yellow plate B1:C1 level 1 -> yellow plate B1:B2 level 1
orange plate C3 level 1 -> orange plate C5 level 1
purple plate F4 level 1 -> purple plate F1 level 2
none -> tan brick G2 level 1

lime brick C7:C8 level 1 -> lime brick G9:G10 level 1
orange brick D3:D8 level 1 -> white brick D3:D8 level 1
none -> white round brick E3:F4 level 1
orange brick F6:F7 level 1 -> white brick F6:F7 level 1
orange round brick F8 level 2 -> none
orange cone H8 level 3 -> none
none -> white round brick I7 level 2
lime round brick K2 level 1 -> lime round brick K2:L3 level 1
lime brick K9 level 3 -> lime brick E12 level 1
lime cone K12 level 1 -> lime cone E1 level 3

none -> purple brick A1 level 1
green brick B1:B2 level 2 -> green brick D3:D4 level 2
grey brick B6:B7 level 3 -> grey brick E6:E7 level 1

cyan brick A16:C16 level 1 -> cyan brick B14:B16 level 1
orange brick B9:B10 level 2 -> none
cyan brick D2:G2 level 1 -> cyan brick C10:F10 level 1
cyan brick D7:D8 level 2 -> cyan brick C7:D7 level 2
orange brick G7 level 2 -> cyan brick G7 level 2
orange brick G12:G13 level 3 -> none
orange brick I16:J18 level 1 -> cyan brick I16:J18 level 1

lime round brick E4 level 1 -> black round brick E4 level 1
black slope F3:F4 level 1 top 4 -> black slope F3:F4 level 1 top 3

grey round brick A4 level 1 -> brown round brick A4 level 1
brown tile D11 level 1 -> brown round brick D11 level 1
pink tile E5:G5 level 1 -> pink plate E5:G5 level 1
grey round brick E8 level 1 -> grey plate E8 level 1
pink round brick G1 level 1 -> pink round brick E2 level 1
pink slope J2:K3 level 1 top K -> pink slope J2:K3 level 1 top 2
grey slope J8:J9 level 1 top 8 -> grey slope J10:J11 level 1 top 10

********************

> **WHAT THIS TASK INVOLVES**
All lines from the one that contains "cyan brick A16:C16" to the last line above must be given again exactly, with both included and nothing added.

> **SOLUTION TO THE PROBLEM**
cyan brick A16:C16 level 1 -> cyan brick B14:B16 level 1
orange brick B9:B10 level 2 -> none
cyan brick D2:G2 level 1 -> cyan brick C10:F10 level 1
cyan brick D7:D8 level 2 -> cyan brick C7:D7 level 2
orange brick G7 level 2 -> cyan brick G7 level 2
orange brick G12:G13 level 3 -> none
orange brick I16:J18 level 1 -> cyan brick I16:J18 level 1

lime round brick E4 level 1 -> black round brick E4 level 1
black slope F3:F4 level 1 top 4 -> black slope F3:F4 level 1 top 3

grey round brick A4 level 1 -> brown round brick A4 level 1
brown tile D11 level 1 -> brown round brick D11 level 1
pink tile E5:G5 level 1 -> pink plate E5:G5 level 1
grey round brick E8 level 1 -> grey plate E8 level 1
pink round brick G1 level 1 -> pink round brick E2 level 1
pink slope J2:K3 level 1 top K -> pink slope J2:K3 level 1 top 2
grey slope J8:J9 level 1 top 8 -> grey slope J10:J11 level 1 top 10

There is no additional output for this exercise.